··· Extracted material

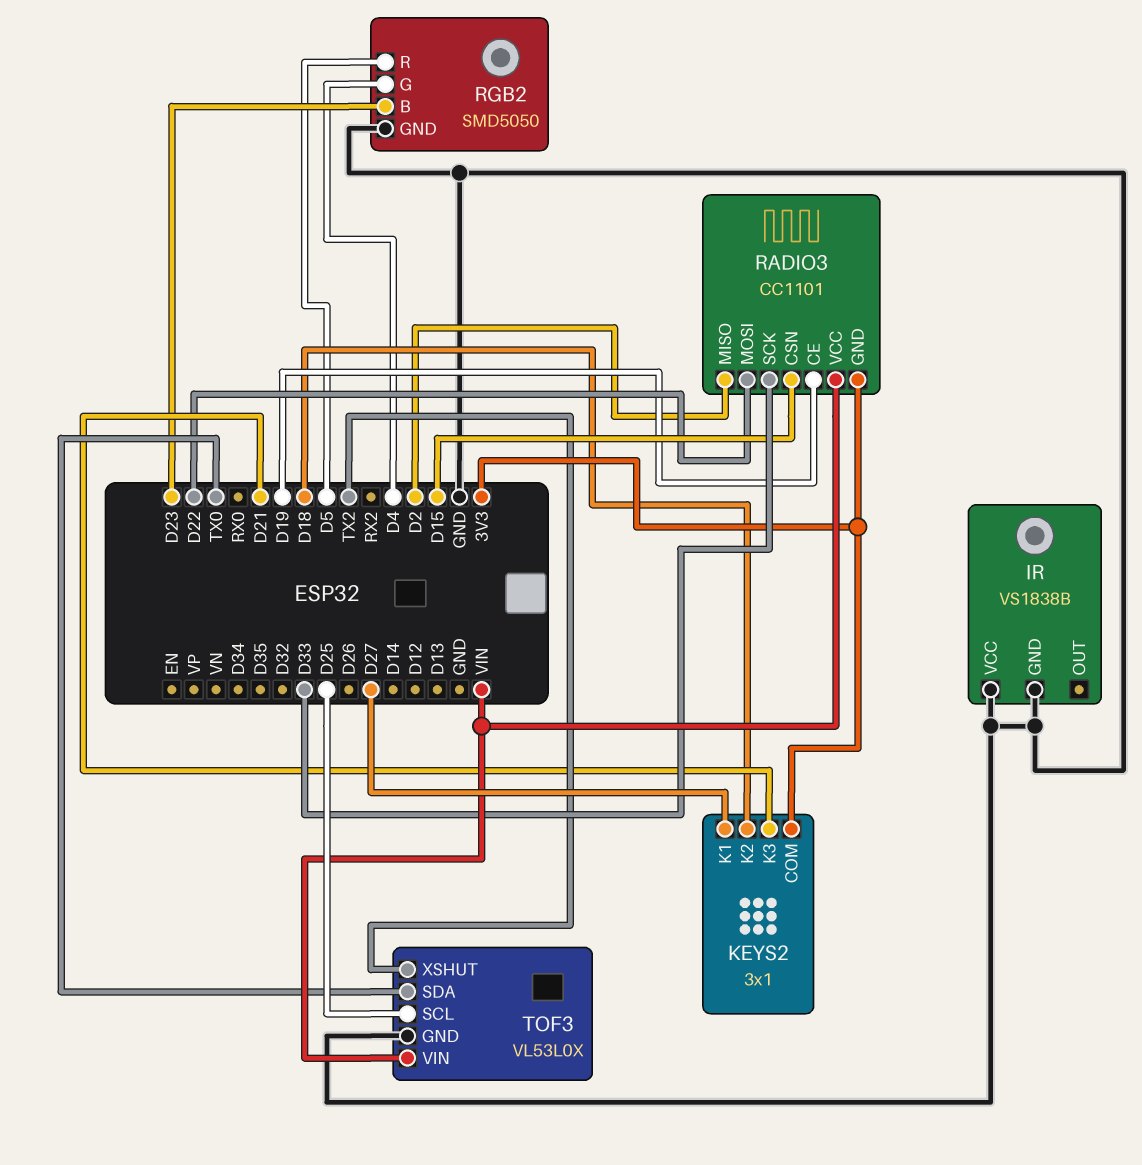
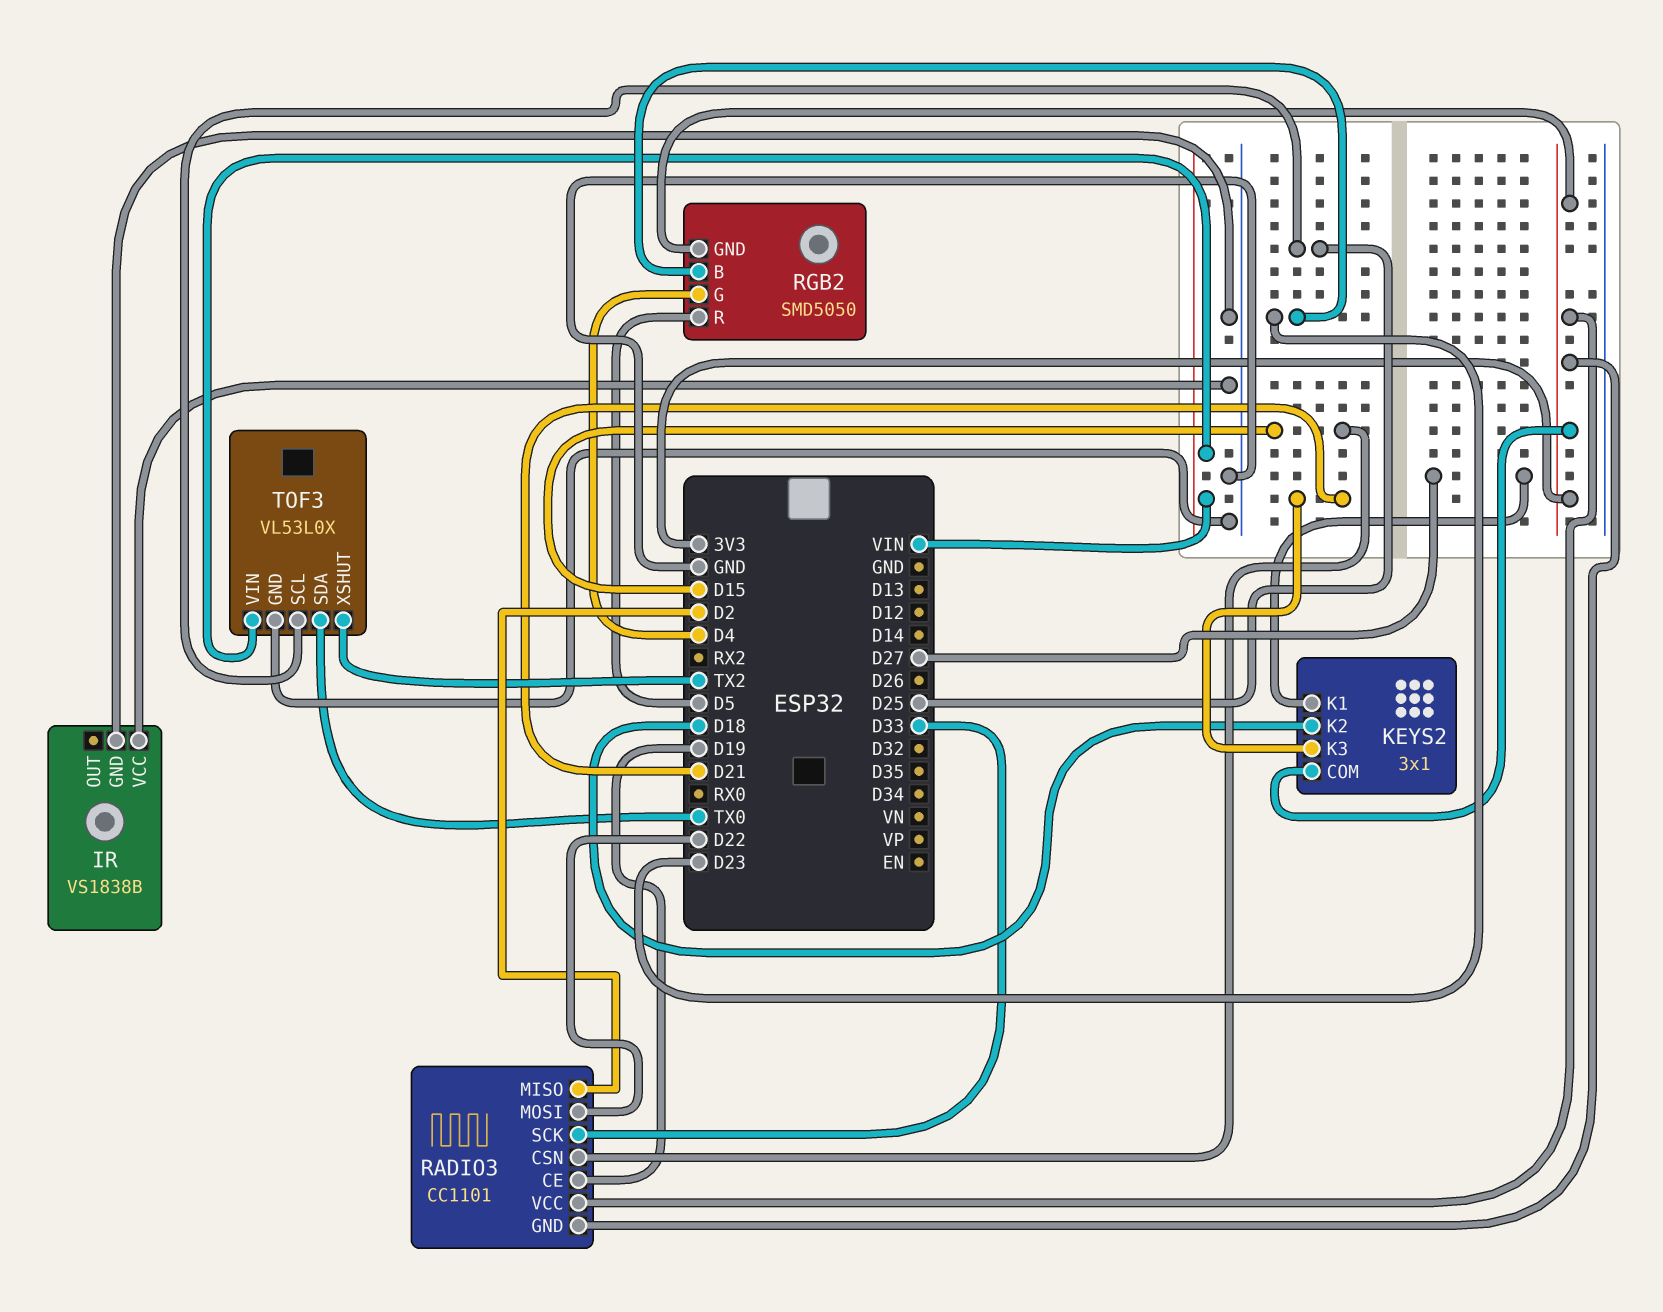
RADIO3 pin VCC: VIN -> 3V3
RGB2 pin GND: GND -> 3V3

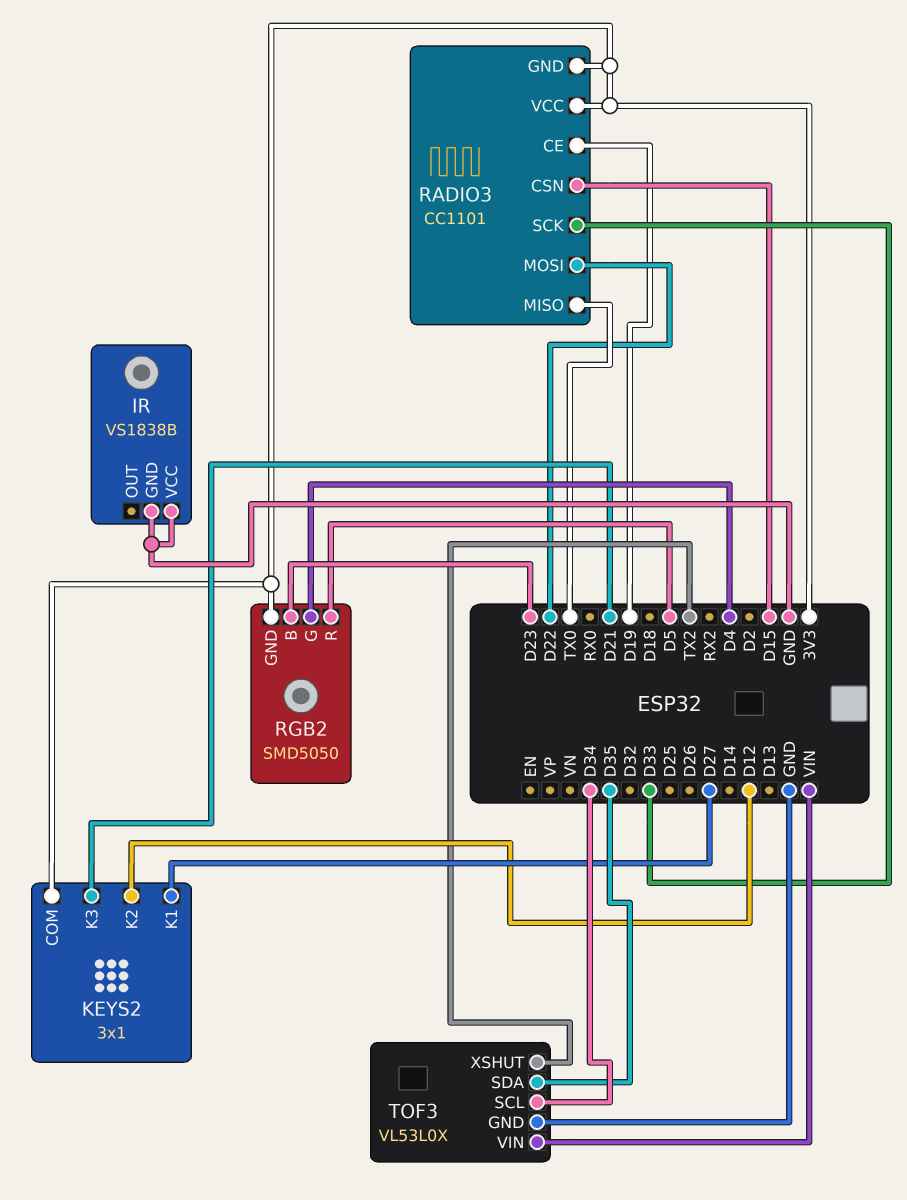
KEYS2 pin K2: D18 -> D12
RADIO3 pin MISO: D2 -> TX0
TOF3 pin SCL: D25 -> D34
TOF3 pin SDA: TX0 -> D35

······

* [Task goal]
Set down every entry exactly; omit the pictures.

* [Exercise answer]
RADIO3 pin VCC: VIN -> 3V3
RGB2 pin GND: GND -> 3V3

KEYS2 pin K2: D18 -> D12
RADIO3 pin MISO: D2 -> TX0
TOF3 pin SCL: D25 -> D34
TOF3 pin SDA: TX0 -> D35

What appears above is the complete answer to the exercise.